▶ **Data block**
# # #

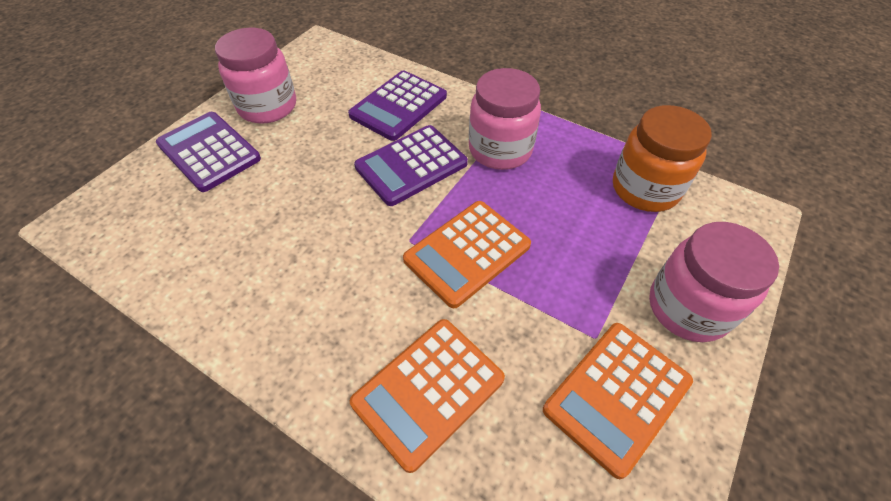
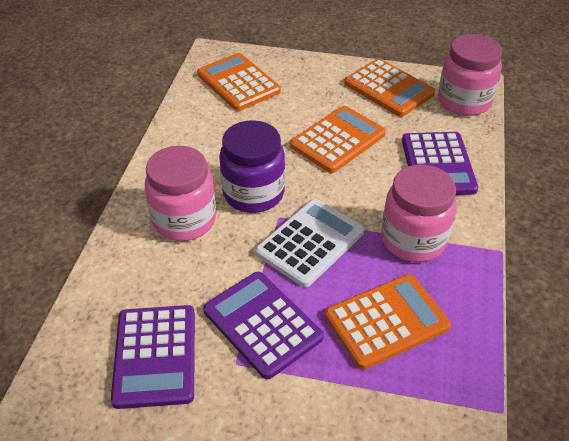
orange calculator: 3 -> 4
orange jar: 1 -> 0
purple jar: 0 -> 1
white calculator: 0 -> 1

# # #

▶ **Work item**
Every line above should be retyped exactly; the pictures do not belong in the copy.

▶ **Response area**
orange calculator: 3 -> 4
orange jar: 1 -> 0
purple jar: 0 -> 1
white calculator: 0 -> 1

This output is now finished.